▸ WHAT YOU NEED TO DO:
Working through the lines below, return each one that holds "yellow".

(Scene difference descriptions)
········

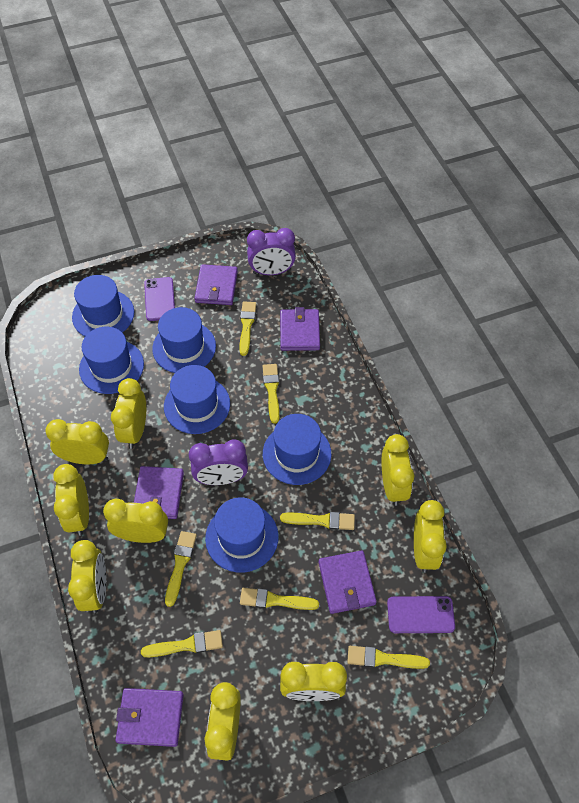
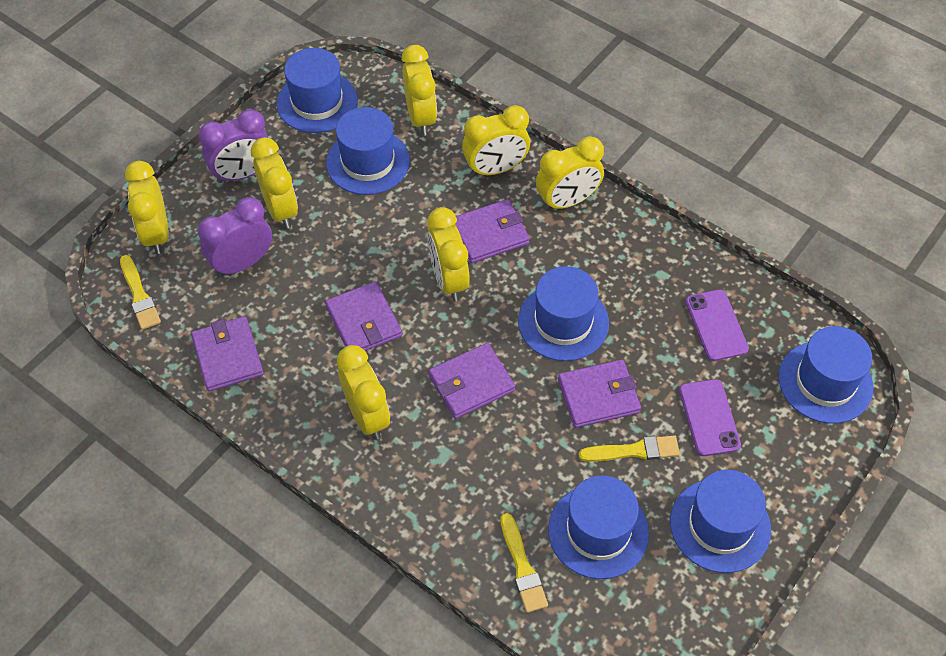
yellow brush: 7 -> 3
yellow clock: 9 -> 7

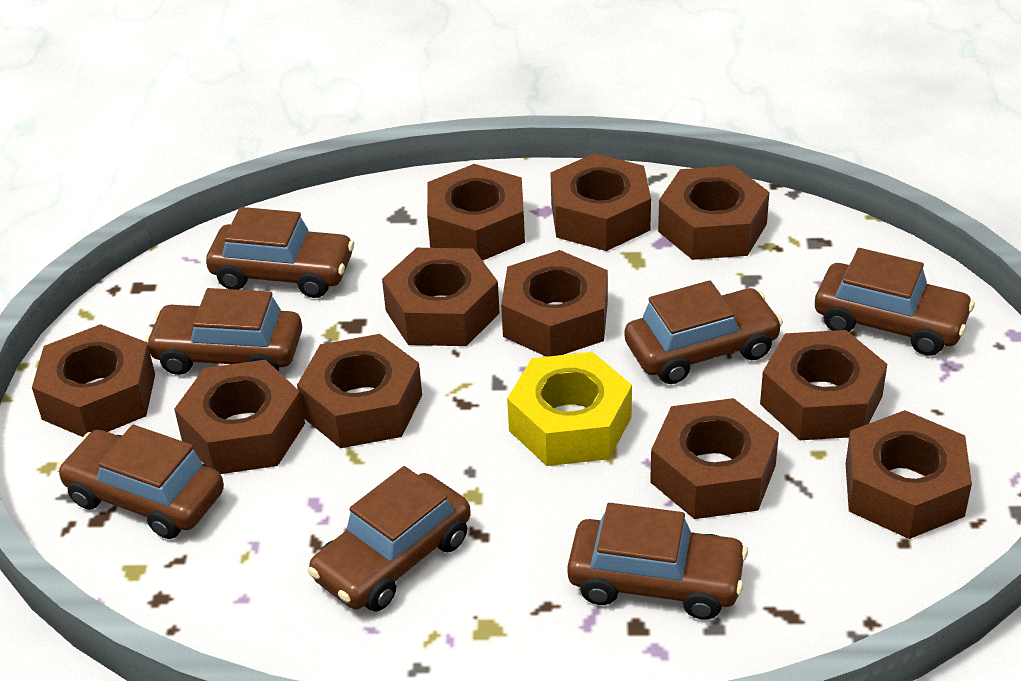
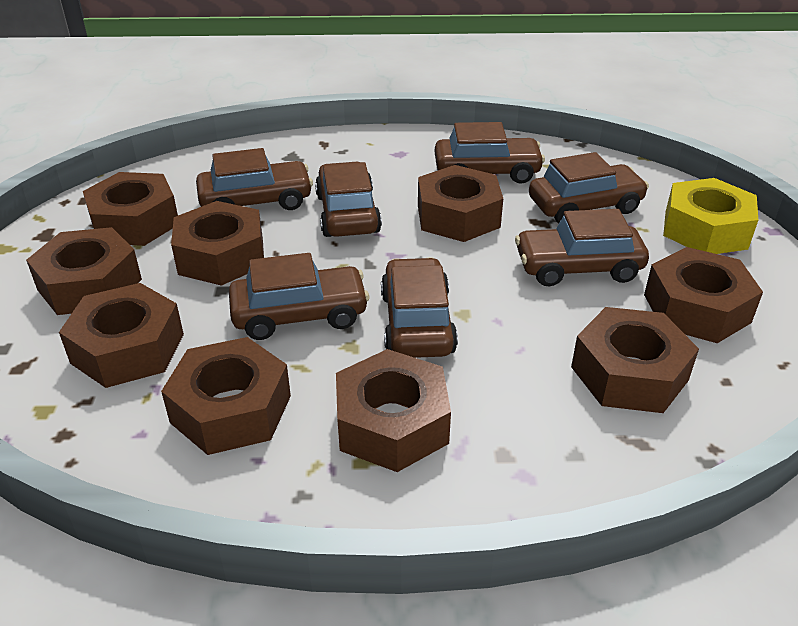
brown nut: 11 -> 9

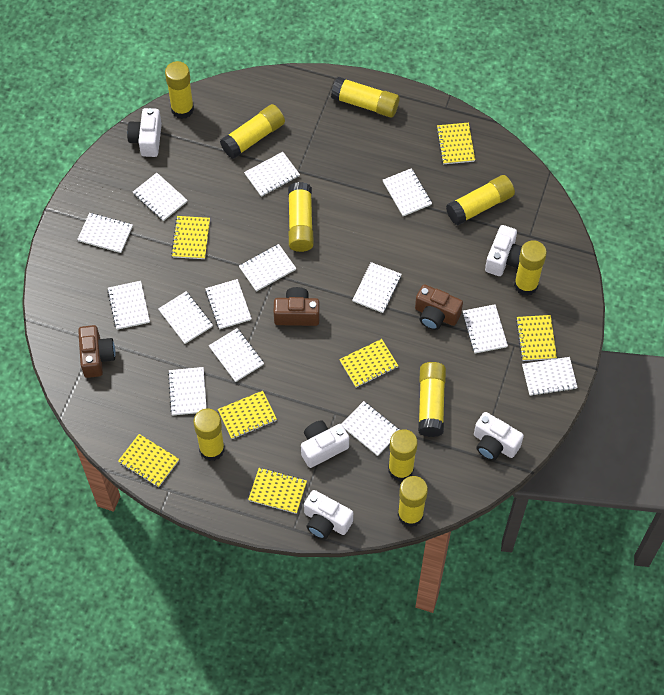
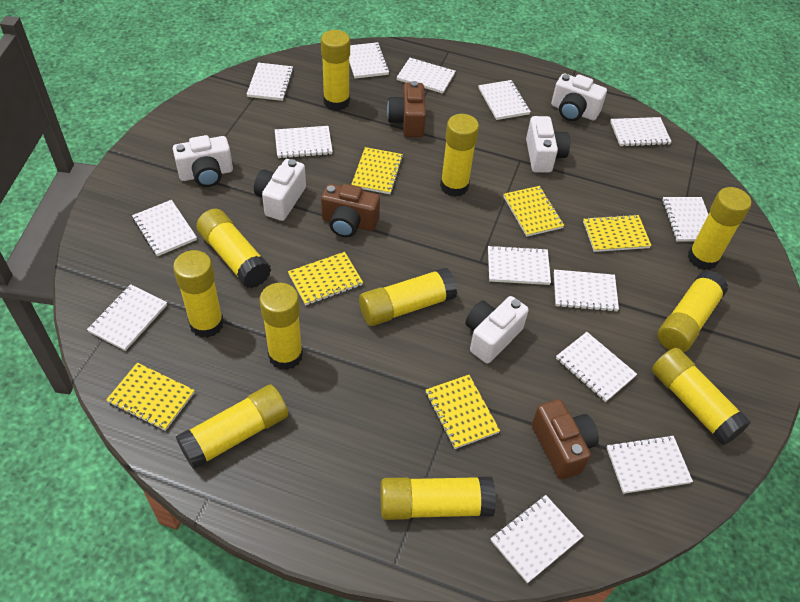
yellow glue stick: 10 -> 11
yellow notebook: 7 -> 6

········

▸ SOLUTION TO THE PROBLEM:
yellow brush: 7 -> 3
yellow clock: 9 -> 7
yellow glue stick: 10 -> 11
yellow notebook: 7 -> 6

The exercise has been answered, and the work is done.